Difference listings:
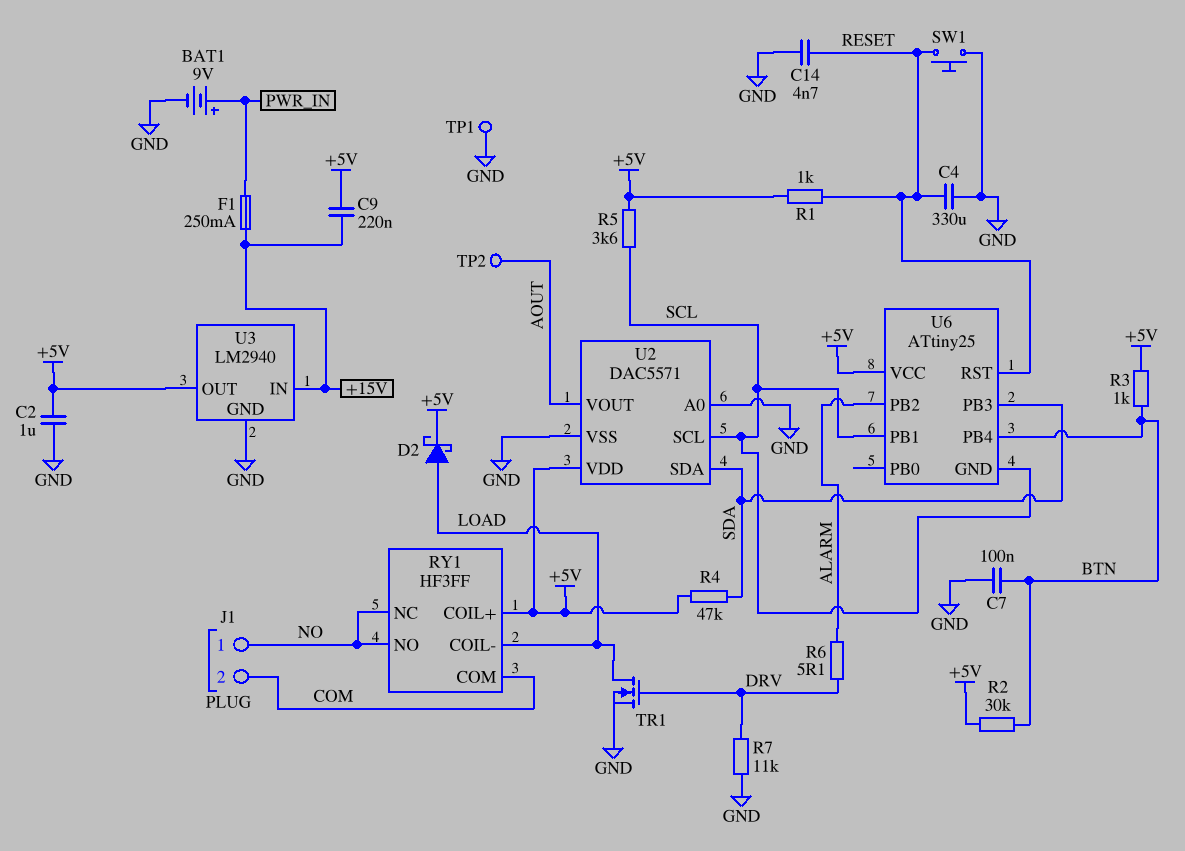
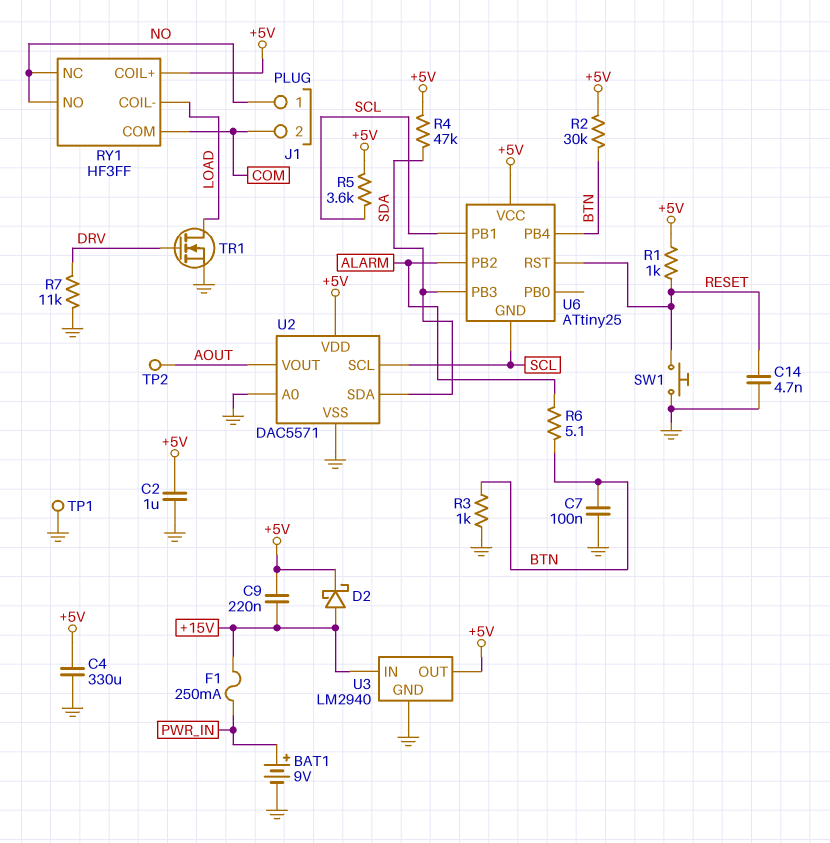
C4: 330uF (GND, RESET) -> 330uF (+5V, GND)
D2: schottky (A LOAD, K +5V) -> schottky (A +15V, K +5V)
R3: 1k (+5V, BTN) -> 1k (BTN, GND)
R6: 5.1 (ALARM, DRV) -> 5.1 (ALARM, BTN)

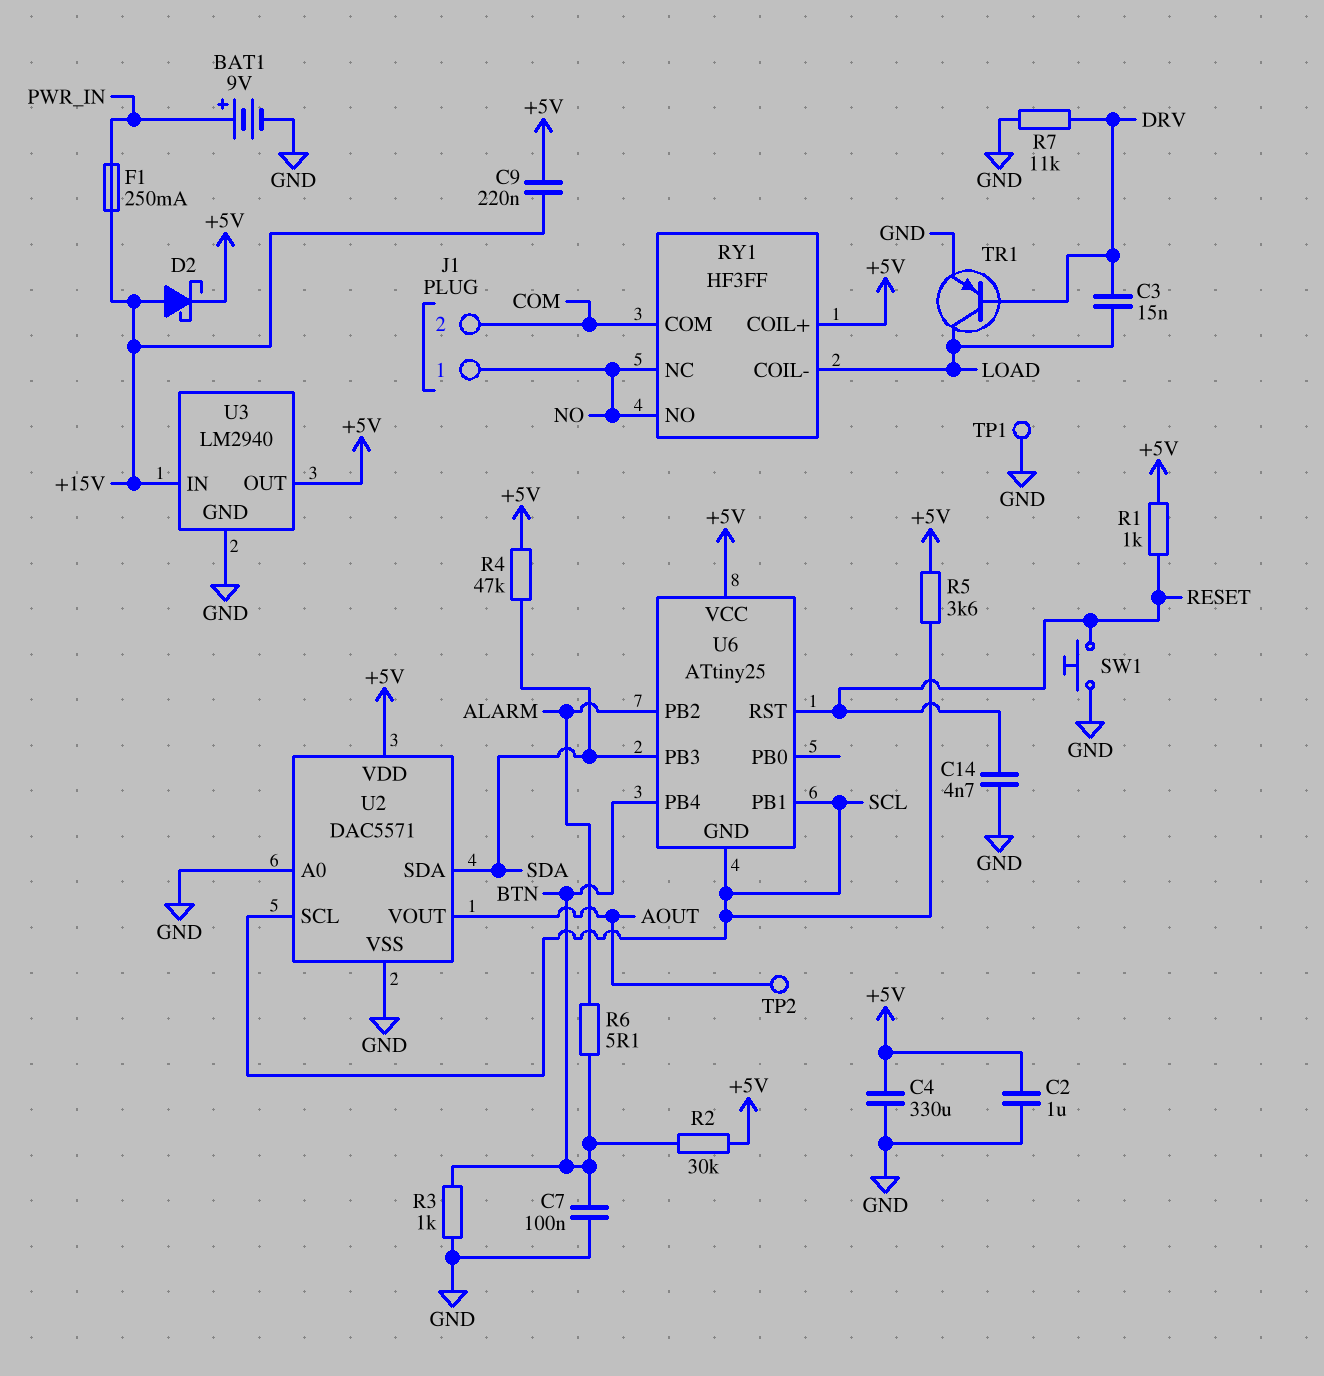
C3: none -> 15nF (DRV, LOAD)
TR1: NMOS (G DRV, D LOAD, S GND) -> PNP (B DRV, C LOAD, E GND)

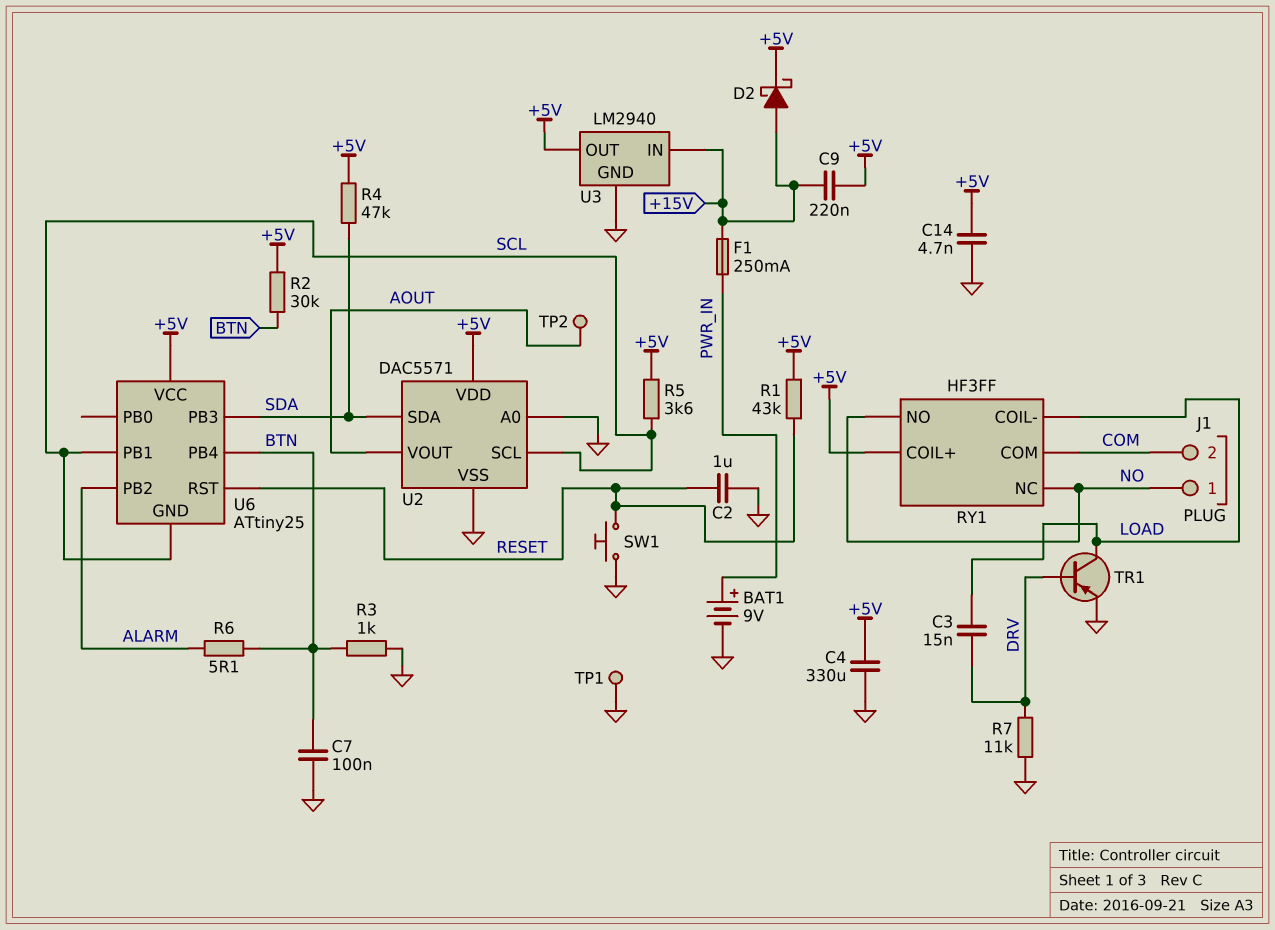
C2: 1uF (+5V, GND) -> 1uF (GND, RESET)
C14: 4.7nF (GND, RESET) -> 4.7nF (+5V, GND)
R1: 1k (+5V, RESET) -> 43k (+5V, RESET)

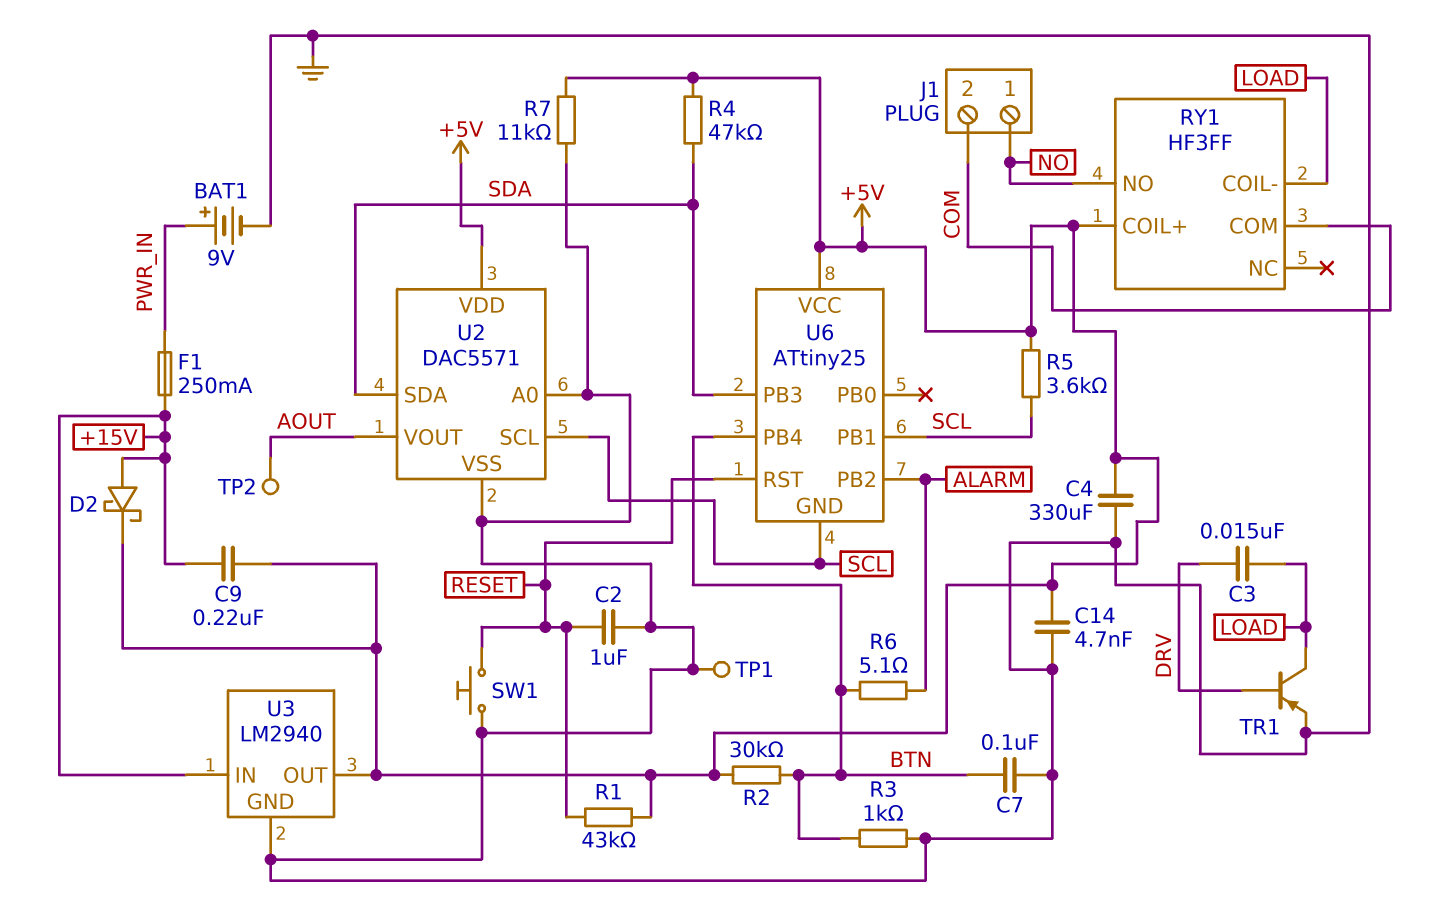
R7: 11k (DRV, GND) -> 11k (+5V, GND)
RY1 pin NC: NO -> none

→ **What the exercise asks**:
Repeat the lines above precisely and skip every picture.

→ **Expected answer**:
C4: 330uF (GND, RESET) -> 330uF (+5V, GND)
D2: schottky (A LOAD, K +5V) -> schottky (A +15V, K +5V)
R3: 1k (+5V, BTN) -> 1k (BTN, GND)
R6: 5.1 (ALARM, DRV) -> 5.1 (ALARM, BTN)

C3: none -> 15nF (DRV, LOAD)
TR1: NMOS (G DRV, D LOAD, S GND) -> PNP (B DRV, C LOAD, E GND)

C2: 1uF (+5V, GND) -> 1uF (GND, RESET)
C14: 4.7nF (GND, RESET) -> 4.7nF (+5V, GND)
R1: 1k (+5V, RESET) -> 43k (+5V, RESET)

R7: 11k (DRV, GND) -> 11k (+5V, GND)
RY1 pin NC: NO -> none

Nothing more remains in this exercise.